[Extracted information]
□ □ □
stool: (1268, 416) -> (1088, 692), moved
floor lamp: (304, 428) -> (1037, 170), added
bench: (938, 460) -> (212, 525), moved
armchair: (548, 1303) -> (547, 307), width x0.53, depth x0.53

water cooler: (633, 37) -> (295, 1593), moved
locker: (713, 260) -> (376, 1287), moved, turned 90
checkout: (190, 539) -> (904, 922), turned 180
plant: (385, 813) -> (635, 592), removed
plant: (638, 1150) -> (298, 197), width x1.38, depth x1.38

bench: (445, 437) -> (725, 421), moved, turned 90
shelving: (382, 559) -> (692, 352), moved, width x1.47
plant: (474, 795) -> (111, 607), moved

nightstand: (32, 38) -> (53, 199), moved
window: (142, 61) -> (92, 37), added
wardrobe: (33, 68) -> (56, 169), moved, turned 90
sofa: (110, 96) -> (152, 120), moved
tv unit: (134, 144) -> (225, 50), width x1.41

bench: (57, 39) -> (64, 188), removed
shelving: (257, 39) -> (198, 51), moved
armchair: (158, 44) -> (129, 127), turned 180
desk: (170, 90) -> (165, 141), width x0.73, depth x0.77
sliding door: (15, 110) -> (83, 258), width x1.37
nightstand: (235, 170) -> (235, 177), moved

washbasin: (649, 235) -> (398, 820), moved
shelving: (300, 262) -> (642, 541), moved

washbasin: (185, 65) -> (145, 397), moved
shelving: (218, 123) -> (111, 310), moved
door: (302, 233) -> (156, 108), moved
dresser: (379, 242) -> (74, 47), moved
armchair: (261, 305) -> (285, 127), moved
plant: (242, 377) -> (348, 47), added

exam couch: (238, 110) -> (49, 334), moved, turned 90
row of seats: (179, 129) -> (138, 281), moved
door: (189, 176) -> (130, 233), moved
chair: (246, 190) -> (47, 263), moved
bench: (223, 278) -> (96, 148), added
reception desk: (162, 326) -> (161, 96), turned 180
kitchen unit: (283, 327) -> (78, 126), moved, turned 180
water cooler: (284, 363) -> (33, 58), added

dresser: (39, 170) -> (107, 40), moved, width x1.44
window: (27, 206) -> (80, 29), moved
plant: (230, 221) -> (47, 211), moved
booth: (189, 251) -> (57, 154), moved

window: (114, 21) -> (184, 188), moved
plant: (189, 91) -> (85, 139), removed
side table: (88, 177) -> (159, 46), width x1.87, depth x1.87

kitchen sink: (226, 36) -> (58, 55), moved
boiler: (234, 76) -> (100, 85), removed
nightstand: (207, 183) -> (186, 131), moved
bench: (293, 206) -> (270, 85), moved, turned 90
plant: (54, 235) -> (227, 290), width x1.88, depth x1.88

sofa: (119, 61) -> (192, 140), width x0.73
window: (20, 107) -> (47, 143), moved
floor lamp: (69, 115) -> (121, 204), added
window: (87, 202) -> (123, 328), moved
□ □ □
[Problem requirements]
When answering, write out each of the lines above exactly as given.

[Your solution]
stool: (1268, 416) -> (1088, 692), moved
floor lamp: (304, 428) -> (1037, 170), added
bench: (938, 460) -> (212, 525), moved
armchair: (548, 1303) -> (547, 307), width x0.53, depth x0.53

water cooler: (633, 37) -> (295, 1593), moved
locker: (713, 260) -> (376, 1287), moved, turned 90
checkout: (190, 539) -> (904, 922), turned 180
plant: (385, 813) -> (635, 592), removed
plant: (638, 1150) -> (298, 197), width x1.38, depth x1.38

bench: (445, 437) -> (725, 421), moved, turned 90
shelving: (382, 559) -> (692, 352), moved, width x1.47
plant: (474, 795) -> (111, 607), moved

nightstand: (32, 38) -> (53, 199), moved
window: (142, 61) -> (92, 37), added
wardrobe: (33, 68) -> (56, 169), moved, turned 90
sofa: (110, 96) -> (152, 120), moved
tv unit: (134, 144) -> (225, 50), width x1.41

bench: (57, 39) -> (64, 188), removed
shelving: (257, 39) -> (198, 51), moved
armchair: (158, 44) -> (129, 127), turned 180
desk: (170, 90) -> (165, 141), width x0.73, depth x0.77
sliding door: (15, 110) -> (83, 258), width x1.37
nightstand: (235, 170) -> (235, 177), moved

washbasin: (649, 235) -> (398, 820), moved
shelving: (300, 262) -> (642, 541), moved

washbasin: (185, 65) -> (145, 397), moved
shelving: (218, 123) -> (111, 310), moved
door: (302, 233) -> (156, 108), moved
dresser: (379, 242) -> (74, 47), moved
armchair: (261, 305) -> (285, 127), moved
plant: (242, 377) -> (348, 47), added

exam couch: (238, 110) -> (49, 334), moved, turned 90
row of seats: (179, 129) -> (138, 281), moved
door: (189, 176) -> (130, 233), moved
chair: (246, 190) -> (47, 263), moved
bench: (223, 278) -> (96, 148), added
reception desk: (162, 326) -> (161, 96), turned 180
kitchen unit: (283, 327) -> (78, 126), moved, turned 180
water cooler: (284, 363) -> (33, 58), added

dresser: (39, 170) -> (107, 40), moved, width x1.44
window: (27, 206) -> (80, 29), moved
plant: (230, 221) -> (47, 211), moved
booth: (189, 251) -> (57, 154), moved

window: (114, 21) -> (184, 188), moved
plant: (189, 91) -> (85, 139), removed
side table: (88, 177) -> (159, 46), width x1.87, depth x1.87

kitchen sink: (226, 36) -> (58, 55), moved
boiler: (234, 76) -> (100, 85), removed
nightstand: (207, 183) -> (186, 131), moved
bench: (293, 206) -> (270, 85), moved, turned 90
plant: (54, 235) -> (227, 290), width x1.88, depth x1.88

sofa: (119, 61) -> (192, 140), width x0.73
window: (20, 107) -> (47, 143), moved
floor lamp: (69, 115) -> (121, 204), added
window: (87, 202) -> (123, 328), moved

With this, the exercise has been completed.